● **Problem**
From the line with "camera: 135 degrees left, 15 degrees up" through the line with "(678, 236) = (300, 152): yellow", inclusive, return each line of the data below exactly and leave the rest out.

----- Dataset extract

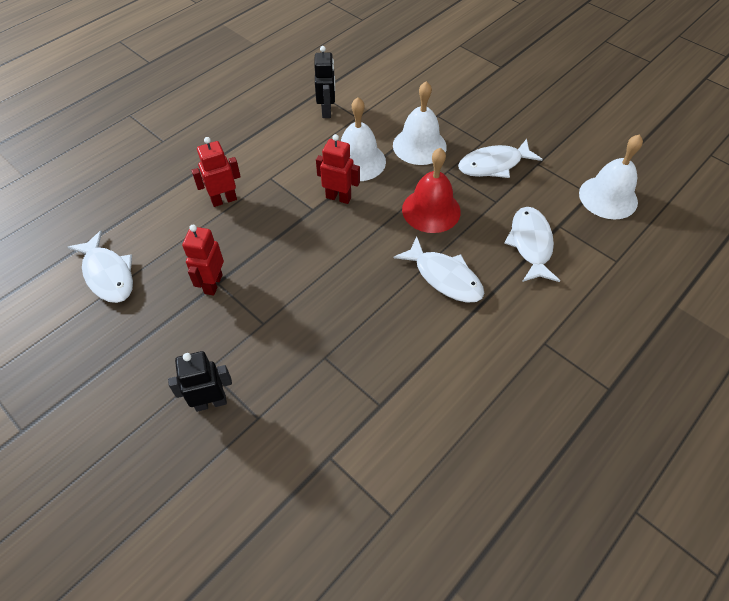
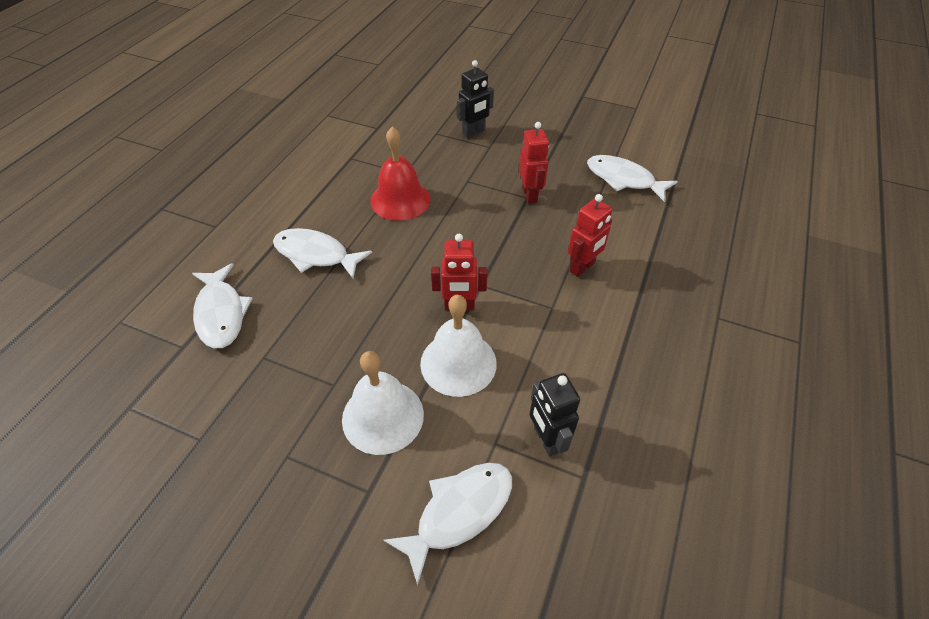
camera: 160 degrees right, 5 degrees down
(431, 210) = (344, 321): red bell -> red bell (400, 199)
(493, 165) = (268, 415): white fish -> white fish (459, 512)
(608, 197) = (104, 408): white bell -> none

----------
----- Dataset extract

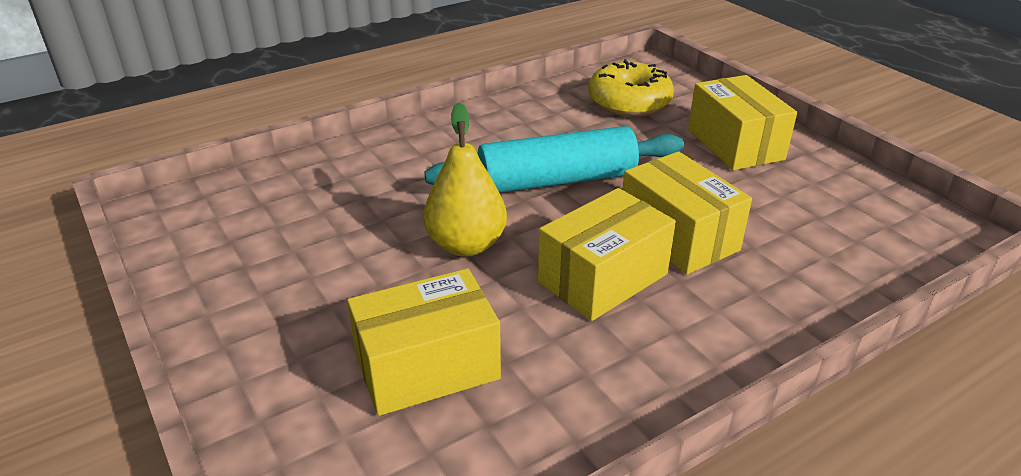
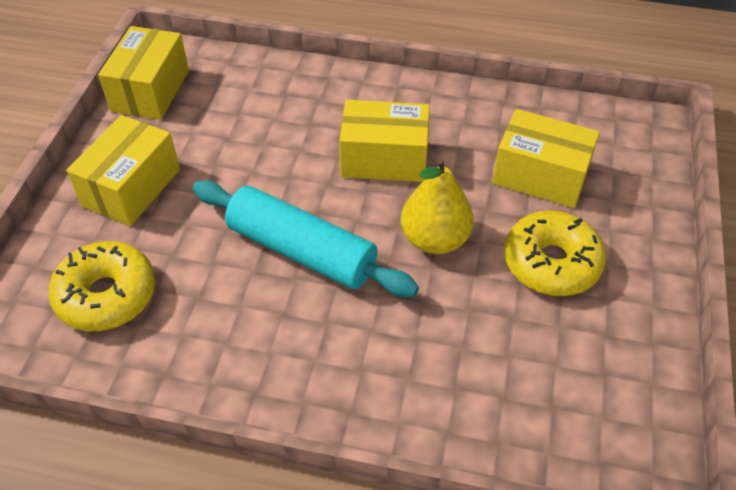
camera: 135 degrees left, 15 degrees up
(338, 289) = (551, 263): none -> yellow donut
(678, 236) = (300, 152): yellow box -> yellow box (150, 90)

----------

● **Solution for this task**
camera: 135 degrees left, 15 degrees up
(338, 289) = (551, 263): none -> yellow donut
(678, 236) = (300, 152): yellow box -> yellow box (150, 90)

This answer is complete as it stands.